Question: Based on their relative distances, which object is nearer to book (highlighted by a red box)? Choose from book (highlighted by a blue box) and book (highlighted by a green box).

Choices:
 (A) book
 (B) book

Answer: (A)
======
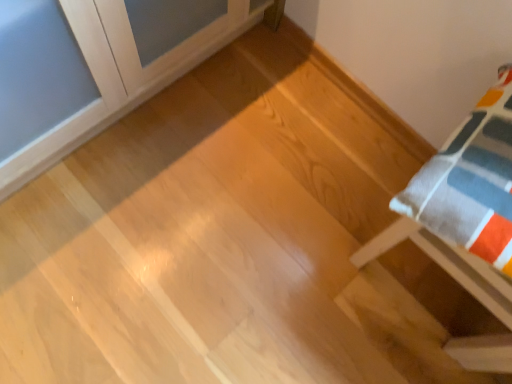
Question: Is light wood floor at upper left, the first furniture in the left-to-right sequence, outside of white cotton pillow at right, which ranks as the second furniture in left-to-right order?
======
> [WHAT THE TASK REQUIRES]:
State how many lines of the material above contain the string "book". Reply with the number alone.

> [WRITTEN ANSWER]:
3